Exercise input Start Marker

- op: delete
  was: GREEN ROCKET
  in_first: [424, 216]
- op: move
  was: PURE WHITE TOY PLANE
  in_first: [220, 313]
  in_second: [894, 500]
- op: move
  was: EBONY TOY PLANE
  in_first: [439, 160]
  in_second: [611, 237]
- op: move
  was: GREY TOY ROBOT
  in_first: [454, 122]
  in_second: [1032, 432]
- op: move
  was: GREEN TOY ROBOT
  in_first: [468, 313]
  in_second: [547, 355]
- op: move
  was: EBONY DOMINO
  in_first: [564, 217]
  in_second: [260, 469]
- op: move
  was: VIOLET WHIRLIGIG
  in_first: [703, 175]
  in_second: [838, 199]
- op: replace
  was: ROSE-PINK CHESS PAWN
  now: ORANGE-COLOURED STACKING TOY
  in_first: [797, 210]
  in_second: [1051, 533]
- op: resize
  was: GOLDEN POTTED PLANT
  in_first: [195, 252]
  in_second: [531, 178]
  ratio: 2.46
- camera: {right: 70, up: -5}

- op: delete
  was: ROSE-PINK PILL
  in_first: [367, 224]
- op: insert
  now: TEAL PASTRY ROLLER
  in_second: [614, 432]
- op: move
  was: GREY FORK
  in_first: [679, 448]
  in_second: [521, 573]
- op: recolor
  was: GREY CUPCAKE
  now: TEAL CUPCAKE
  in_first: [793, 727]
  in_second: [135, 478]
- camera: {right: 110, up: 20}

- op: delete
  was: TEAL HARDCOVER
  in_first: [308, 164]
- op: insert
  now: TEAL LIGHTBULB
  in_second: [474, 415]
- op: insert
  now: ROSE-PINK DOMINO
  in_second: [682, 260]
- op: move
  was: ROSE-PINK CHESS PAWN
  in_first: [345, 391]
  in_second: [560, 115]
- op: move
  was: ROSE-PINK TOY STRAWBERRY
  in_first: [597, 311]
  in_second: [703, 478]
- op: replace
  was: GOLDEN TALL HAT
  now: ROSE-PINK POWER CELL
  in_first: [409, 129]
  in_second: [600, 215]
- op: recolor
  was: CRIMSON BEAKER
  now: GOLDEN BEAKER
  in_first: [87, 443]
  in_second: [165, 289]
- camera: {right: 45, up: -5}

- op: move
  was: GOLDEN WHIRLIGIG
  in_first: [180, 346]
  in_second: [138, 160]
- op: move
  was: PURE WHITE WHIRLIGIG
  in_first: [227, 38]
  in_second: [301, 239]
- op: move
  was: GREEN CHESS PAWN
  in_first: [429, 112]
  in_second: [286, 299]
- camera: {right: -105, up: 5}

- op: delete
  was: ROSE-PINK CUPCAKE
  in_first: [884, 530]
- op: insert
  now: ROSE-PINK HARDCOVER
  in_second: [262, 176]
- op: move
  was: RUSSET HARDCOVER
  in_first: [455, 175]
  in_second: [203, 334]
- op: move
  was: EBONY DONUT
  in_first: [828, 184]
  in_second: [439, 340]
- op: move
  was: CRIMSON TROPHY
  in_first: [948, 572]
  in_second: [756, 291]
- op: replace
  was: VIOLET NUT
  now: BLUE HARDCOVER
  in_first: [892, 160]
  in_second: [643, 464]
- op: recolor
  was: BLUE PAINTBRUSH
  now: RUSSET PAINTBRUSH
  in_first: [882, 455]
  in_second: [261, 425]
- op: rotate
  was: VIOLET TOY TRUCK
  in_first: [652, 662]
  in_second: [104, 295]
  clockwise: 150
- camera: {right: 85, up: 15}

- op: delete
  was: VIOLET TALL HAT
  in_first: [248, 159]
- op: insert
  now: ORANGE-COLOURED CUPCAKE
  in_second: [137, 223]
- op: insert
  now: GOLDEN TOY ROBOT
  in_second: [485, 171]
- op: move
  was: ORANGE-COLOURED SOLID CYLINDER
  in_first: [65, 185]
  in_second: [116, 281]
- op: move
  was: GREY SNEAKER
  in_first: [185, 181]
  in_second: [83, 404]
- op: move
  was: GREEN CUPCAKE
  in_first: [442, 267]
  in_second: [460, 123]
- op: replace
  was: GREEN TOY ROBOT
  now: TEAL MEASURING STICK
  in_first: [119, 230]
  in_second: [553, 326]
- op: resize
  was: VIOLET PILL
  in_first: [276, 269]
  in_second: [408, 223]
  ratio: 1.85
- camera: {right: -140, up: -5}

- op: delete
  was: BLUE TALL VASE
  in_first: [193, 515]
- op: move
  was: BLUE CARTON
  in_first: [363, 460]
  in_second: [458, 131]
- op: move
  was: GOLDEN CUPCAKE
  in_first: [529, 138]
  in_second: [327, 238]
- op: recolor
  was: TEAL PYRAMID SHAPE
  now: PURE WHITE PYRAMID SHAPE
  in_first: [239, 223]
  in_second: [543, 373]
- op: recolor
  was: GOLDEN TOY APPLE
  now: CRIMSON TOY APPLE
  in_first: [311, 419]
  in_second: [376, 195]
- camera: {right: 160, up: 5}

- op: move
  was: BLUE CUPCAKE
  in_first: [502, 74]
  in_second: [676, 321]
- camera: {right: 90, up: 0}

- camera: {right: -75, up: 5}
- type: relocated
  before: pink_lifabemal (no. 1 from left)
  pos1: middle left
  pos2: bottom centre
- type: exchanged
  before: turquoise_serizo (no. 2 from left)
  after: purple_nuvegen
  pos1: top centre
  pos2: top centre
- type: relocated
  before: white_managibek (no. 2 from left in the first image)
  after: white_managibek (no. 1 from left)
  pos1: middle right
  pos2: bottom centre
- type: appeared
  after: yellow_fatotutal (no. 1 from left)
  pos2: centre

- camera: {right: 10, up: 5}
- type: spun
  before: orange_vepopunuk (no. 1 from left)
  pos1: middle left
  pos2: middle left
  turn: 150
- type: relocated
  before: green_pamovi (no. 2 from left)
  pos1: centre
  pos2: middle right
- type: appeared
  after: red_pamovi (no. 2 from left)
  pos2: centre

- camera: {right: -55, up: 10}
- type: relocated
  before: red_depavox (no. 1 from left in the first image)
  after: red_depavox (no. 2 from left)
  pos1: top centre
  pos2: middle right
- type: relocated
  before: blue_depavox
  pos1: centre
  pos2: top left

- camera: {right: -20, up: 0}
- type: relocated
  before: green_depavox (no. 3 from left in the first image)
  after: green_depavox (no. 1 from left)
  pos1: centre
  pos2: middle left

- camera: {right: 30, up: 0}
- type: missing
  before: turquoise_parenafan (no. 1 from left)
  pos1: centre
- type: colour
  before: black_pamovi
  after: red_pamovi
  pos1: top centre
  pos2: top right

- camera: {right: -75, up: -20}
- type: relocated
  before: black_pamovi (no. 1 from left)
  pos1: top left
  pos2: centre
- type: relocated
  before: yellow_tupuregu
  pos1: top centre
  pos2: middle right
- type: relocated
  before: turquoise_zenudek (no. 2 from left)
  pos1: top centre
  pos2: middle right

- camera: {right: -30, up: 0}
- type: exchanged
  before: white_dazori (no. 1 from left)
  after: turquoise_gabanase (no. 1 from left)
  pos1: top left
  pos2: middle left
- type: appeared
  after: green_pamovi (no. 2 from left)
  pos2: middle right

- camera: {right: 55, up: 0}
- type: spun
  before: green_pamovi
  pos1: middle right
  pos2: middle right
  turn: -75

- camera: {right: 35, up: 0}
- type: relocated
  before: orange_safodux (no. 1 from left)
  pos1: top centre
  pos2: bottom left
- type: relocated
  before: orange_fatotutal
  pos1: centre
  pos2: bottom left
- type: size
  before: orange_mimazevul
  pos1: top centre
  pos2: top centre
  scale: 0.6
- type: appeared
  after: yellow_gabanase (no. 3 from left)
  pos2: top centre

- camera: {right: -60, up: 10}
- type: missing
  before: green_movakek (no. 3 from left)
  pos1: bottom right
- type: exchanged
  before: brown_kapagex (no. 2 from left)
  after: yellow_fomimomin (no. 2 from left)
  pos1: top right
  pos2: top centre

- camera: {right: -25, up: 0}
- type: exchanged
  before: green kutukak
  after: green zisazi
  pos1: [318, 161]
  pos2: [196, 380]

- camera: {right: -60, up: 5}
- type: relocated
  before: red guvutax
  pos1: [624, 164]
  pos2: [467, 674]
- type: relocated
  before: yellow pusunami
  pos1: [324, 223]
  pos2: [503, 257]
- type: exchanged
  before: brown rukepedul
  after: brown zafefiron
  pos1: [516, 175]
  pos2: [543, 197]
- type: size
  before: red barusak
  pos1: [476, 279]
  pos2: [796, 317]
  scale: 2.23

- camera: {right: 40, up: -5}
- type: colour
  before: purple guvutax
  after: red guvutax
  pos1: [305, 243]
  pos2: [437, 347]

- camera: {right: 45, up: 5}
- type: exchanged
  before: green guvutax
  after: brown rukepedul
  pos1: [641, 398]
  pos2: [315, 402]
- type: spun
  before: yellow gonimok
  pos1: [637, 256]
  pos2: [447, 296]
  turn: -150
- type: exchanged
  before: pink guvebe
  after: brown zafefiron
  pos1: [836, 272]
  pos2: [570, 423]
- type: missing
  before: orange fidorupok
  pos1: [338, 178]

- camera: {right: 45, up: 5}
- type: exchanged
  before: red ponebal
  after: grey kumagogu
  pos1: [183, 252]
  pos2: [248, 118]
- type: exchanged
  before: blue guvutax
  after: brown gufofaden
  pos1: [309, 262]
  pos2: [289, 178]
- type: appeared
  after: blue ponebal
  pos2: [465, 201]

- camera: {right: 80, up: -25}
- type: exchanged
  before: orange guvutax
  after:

Exercise input End Marker

▶ **Brief**
Copy word for word the stretch of entries above from the line that has "in_first: [468, 313]" through the line that has "ratio: 2.46", both ends included, and nothing outside it.

▶ **Reply to the exercise**
  in_first: [468, 313]
  in_second: [547, 355]
- op: move
  was: EBONY DOMINO
  in_first: [564, 217]
  in_second: [260, 469]
- op: move
  was: VIOLET WHIRLIGIG
  in_first: [703, 175]
  in_second: [838, 199]
- op: replace
  was: ROSE-PINK CHESS PAWN
  now: ORANGE-COLOURED STACKING TOY
  in_first: [797, 210]
  in_second: [1051, 533]
- op: resize
  was: GOLDEN POTTED PLANT
  in_first: [195, 252]
  in_second: [531, 178]
  ratio: 2.46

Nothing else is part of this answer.